### [Work task]
Among the entries, which lines carry the string "this"? Copy each of them.
[Start of Attachment]
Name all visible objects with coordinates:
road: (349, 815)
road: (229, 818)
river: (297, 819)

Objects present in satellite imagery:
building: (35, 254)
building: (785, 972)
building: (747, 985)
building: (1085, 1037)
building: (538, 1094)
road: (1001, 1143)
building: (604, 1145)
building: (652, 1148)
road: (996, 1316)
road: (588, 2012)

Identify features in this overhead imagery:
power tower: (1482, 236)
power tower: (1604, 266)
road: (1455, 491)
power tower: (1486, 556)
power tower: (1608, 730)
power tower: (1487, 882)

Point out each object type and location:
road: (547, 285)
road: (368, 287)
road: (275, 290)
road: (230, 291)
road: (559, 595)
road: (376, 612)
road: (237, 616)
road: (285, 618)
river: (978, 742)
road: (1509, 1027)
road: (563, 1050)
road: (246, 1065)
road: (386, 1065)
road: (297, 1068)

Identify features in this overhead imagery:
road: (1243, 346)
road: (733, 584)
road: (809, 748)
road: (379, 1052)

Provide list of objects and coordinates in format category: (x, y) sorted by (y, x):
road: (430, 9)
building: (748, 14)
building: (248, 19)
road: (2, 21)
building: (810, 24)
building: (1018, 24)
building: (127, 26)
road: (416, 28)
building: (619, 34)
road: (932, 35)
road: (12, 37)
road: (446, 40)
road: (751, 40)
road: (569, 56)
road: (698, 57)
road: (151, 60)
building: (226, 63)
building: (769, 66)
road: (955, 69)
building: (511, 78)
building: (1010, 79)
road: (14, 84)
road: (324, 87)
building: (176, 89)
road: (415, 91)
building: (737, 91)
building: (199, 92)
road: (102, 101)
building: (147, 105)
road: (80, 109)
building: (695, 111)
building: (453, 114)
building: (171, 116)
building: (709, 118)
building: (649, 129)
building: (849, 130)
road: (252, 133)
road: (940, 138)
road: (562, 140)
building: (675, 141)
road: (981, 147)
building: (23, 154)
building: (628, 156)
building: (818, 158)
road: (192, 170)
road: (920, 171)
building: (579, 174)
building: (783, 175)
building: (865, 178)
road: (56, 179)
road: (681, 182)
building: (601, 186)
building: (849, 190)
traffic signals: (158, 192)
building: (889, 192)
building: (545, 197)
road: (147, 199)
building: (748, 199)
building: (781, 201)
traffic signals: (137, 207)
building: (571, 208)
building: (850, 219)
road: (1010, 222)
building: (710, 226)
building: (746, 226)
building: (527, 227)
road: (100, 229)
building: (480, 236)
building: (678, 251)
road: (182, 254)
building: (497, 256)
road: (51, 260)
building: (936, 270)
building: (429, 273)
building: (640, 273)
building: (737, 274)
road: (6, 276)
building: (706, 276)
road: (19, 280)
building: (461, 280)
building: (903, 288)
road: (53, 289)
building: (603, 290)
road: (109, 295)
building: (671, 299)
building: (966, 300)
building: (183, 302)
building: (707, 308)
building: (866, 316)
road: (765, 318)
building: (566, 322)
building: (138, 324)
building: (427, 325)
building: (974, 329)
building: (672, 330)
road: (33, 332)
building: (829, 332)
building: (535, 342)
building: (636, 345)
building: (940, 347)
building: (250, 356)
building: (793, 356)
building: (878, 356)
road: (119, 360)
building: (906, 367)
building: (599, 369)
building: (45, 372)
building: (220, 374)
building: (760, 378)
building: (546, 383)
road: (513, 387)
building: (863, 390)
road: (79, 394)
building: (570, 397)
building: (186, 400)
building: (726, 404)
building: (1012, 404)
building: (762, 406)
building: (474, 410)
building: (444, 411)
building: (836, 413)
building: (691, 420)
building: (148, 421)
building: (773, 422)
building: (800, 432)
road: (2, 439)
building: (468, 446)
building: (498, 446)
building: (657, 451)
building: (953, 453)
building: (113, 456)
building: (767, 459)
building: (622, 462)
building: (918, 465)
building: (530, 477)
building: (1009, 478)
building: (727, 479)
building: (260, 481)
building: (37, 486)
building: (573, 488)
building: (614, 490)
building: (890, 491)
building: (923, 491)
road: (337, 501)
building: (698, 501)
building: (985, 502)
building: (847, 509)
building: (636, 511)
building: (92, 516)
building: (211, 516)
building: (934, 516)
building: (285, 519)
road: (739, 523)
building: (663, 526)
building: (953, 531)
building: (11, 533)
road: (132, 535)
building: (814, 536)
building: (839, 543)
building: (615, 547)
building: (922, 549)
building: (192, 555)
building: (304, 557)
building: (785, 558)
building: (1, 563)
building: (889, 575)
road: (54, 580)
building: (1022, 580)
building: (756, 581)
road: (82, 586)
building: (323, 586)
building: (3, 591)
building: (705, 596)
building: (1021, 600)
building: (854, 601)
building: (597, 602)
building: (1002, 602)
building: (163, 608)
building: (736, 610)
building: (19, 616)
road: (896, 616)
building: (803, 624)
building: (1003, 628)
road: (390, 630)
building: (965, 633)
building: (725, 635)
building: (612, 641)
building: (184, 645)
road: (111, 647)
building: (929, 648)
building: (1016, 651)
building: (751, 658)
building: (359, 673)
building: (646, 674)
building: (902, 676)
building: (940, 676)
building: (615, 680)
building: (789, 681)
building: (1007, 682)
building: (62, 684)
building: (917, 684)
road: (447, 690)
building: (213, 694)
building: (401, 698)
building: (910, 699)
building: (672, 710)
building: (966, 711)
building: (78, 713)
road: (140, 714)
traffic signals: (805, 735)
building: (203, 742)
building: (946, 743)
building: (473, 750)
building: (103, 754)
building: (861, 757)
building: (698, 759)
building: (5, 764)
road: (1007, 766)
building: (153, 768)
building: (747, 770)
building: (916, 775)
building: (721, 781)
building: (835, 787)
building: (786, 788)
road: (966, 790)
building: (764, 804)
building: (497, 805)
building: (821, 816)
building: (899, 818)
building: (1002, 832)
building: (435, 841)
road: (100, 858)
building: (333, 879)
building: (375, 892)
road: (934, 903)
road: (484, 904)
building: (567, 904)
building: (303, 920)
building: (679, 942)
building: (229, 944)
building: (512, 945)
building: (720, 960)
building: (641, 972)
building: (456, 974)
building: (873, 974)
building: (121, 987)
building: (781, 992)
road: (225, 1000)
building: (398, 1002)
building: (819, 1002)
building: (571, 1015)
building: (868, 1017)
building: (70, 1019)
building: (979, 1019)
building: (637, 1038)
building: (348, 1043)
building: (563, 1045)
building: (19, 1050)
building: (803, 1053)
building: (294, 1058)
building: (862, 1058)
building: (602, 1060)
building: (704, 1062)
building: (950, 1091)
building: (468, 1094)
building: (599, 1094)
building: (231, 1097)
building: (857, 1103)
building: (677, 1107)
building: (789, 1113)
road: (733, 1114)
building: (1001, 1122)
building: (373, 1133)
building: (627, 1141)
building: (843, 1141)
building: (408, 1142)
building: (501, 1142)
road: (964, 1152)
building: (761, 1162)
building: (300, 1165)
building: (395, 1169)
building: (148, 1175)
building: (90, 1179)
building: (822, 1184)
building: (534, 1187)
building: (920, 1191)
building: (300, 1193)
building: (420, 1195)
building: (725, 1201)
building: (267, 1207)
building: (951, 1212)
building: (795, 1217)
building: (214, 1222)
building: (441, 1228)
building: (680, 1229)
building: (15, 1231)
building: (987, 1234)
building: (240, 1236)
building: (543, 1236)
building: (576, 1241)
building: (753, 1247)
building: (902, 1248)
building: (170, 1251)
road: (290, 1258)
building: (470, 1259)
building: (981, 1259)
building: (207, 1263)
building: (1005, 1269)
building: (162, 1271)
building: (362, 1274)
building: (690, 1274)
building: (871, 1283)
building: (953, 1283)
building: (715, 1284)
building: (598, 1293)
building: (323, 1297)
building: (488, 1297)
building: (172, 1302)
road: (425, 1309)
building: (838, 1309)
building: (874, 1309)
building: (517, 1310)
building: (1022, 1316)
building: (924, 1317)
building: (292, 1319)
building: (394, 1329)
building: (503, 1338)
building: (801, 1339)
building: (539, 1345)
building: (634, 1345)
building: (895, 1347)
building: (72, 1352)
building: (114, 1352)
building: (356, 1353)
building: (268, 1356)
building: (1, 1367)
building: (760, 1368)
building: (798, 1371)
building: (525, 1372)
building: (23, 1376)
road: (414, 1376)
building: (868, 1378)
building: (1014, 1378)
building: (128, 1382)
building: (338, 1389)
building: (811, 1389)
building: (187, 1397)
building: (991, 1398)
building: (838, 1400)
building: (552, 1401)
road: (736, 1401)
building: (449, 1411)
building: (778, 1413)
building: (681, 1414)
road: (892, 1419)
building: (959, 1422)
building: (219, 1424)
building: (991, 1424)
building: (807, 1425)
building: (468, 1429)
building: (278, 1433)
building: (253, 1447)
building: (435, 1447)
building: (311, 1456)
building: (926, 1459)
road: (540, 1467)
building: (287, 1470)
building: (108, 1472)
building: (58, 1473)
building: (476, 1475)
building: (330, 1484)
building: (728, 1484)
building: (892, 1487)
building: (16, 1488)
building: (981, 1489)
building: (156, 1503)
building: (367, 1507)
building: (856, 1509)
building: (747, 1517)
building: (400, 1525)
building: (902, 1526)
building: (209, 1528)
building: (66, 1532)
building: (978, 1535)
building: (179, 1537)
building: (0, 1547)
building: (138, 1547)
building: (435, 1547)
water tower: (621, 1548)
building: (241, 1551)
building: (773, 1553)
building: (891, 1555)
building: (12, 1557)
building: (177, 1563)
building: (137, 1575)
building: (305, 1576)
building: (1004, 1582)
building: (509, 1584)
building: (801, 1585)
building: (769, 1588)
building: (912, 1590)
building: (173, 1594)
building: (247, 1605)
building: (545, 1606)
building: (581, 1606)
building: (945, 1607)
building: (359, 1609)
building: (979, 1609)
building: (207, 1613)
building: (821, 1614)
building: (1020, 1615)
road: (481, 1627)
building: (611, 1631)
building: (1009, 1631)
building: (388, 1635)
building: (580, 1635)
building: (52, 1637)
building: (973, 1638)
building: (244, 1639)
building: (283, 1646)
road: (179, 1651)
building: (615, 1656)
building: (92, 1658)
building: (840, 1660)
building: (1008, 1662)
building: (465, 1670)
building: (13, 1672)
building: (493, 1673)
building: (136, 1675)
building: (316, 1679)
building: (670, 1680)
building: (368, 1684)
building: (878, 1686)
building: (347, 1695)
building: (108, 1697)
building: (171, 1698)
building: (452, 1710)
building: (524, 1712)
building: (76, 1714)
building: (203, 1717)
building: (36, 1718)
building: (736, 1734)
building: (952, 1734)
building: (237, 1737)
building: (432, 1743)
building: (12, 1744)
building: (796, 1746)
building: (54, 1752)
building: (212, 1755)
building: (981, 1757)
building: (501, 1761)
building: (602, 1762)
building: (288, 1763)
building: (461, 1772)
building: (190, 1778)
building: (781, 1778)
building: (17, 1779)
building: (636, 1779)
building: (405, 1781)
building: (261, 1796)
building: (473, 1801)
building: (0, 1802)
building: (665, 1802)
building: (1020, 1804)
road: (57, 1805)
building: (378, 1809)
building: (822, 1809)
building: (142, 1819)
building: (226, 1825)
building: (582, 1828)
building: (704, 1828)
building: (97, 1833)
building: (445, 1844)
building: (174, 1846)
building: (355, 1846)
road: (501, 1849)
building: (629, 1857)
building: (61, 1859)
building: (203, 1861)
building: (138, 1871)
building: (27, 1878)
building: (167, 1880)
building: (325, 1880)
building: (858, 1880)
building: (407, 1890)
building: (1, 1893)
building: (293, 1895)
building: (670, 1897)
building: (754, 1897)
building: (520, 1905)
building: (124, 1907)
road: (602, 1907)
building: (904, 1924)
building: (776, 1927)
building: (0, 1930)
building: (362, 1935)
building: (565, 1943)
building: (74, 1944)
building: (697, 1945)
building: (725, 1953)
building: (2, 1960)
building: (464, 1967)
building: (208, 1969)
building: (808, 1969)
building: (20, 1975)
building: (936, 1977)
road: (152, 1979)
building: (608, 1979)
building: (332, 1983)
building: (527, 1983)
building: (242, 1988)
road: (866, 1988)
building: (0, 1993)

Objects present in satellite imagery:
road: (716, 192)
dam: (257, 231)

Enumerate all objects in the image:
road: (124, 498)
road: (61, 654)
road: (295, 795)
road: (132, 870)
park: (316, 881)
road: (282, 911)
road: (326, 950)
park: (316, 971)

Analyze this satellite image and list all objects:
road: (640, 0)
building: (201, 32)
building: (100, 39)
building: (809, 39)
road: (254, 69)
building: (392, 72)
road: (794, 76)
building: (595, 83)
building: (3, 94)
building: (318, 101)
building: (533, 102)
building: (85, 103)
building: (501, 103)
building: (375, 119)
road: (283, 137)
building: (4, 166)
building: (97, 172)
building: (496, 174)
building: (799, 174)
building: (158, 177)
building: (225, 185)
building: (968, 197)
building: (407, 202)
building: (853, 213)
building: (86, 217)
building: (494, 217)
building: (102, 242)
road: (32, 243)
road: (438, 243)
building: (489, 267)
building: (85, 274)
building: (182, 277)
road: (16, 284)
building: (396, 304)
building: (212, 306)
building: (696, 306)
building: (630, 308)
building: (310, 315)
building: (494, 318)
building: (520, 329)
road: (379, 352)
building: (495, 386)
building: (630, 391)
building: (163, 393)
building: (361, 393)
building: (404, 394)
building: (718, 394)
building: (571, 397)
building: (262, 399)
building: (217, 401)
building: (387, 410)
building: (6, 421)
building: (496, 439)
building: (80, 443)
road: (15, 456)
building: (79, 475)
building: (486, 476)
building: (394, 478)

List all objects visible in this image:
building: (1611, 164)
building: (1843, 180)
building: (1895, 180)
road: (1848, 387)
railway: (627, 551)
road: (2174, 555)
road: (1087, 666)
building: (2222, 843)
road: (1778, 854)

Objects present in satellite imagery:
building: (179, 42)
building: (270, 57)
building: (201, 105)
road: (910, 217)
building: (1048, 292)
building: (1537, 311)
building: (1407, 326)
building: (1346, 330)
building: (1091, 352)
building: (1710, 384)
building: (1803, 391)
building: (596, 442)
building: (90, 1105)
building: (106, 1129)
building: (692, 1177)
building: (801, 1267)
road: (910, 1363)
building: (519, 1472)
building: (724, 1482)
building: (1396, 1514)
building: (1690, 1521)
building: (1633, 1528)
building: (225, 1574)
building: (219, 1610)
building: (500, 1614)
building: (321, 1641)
[End of Attachment]
### [Solved problem]
Identify features in this overhead imagery:
Identify features in this overhead imagery:
Analyze this satellite image and list all objects:
List all objects visible in this image:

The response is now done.